Problem statement: Please rewrite the part of the listing that opens with the line containing "72: 4:36 -> 12:36" and closes with the line containing "92: 1:54 -> 10:35" as a numbered list, leaving out blank lines.

start Record set

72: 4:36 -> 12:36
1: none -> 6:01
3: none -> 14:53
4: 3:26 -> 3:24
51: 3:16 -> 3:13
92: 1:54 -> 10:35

end Record set
start Record set

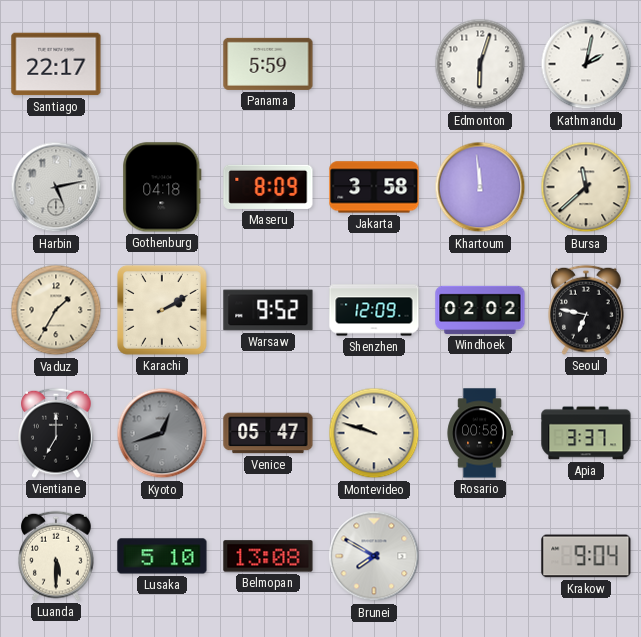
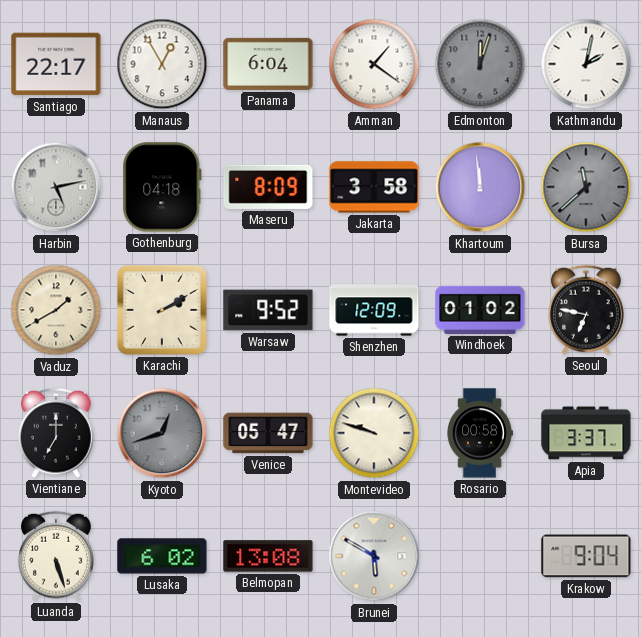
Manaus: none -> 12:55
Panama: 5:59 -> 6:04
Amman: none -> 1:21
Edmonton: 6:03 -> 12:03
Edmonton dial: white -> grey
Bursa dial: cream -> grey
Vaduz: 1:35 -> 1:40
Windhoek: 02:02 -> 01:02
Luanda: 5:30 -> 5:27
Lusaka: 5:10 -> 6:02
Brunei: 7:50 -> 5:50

end Record set

Correct output:
1. 72: 4:36 -> 12:36
2. 1: none -> 6:01
3. 3: none -> 14:53
4. 4: 3:26 -> 3:24
5. 51: 3:16 -> 3:13
6. 92: 1:54 -> 10:35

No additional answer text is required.